> **TASK DIRECTIONS**
Return all lines below containing the word "turned".

> **DATA PROVIDED**
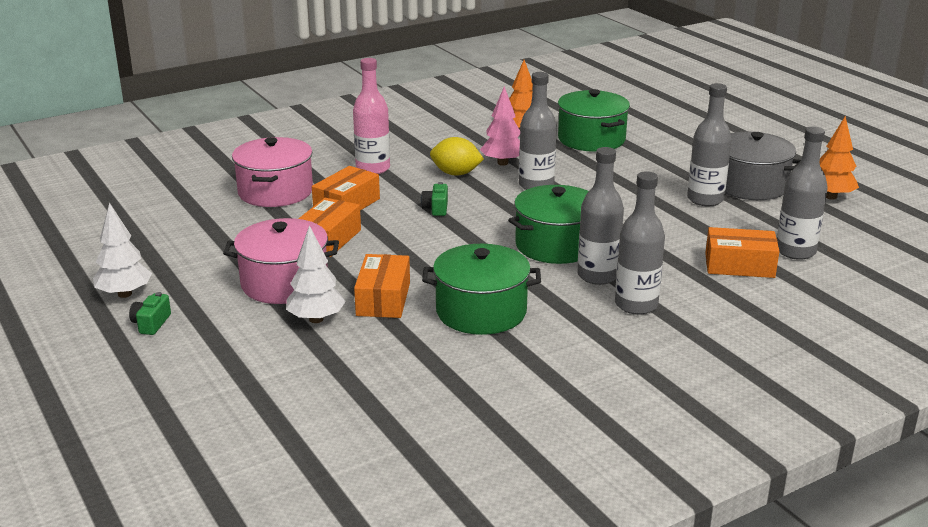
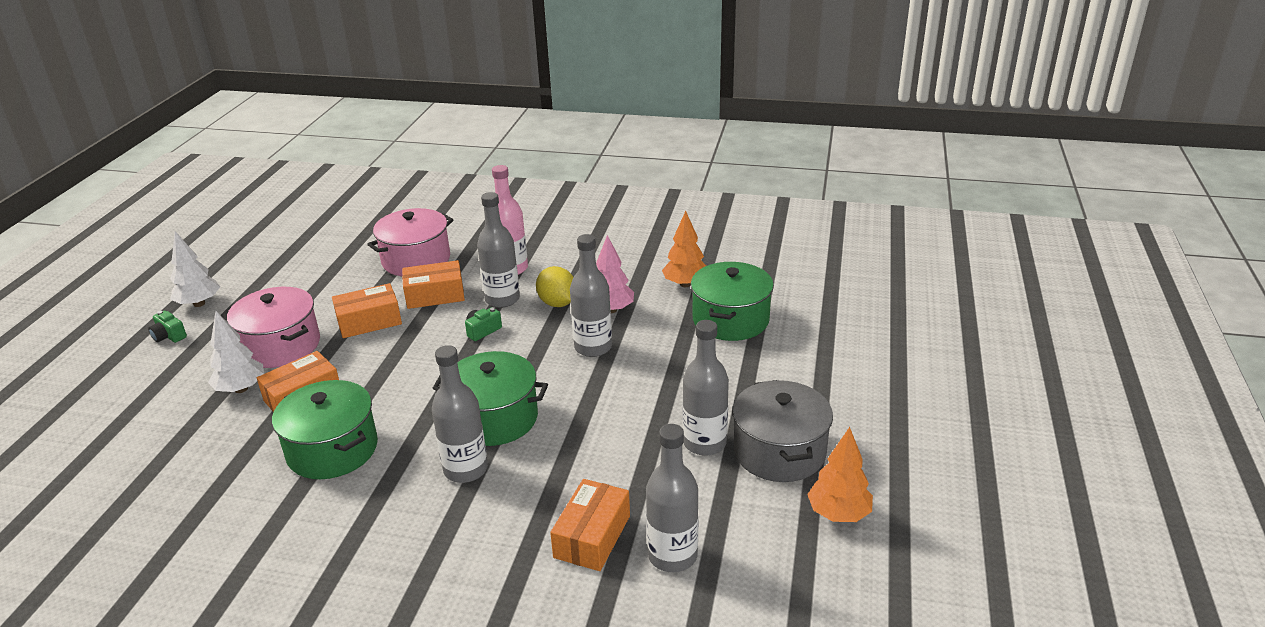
camera: 45 degrees right, 5 degrees up
(151, 323) = (169, 336): green camera -> green camera turned 105 degrees counterclockwise
(636, 305) = (436, 519): grey bottle -> grey bottle (502, 299)
(739, 265) = (592, 536): orange box -> orange box turned 60 degrees clockwise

> **TASK RESPONSE**
(151, 323) = (169, 336): green camera -> green camera turned 105 degrees counterclockwise
(739, 265) = (592, 536): orange box -> orange box turned 60 degrees clockwise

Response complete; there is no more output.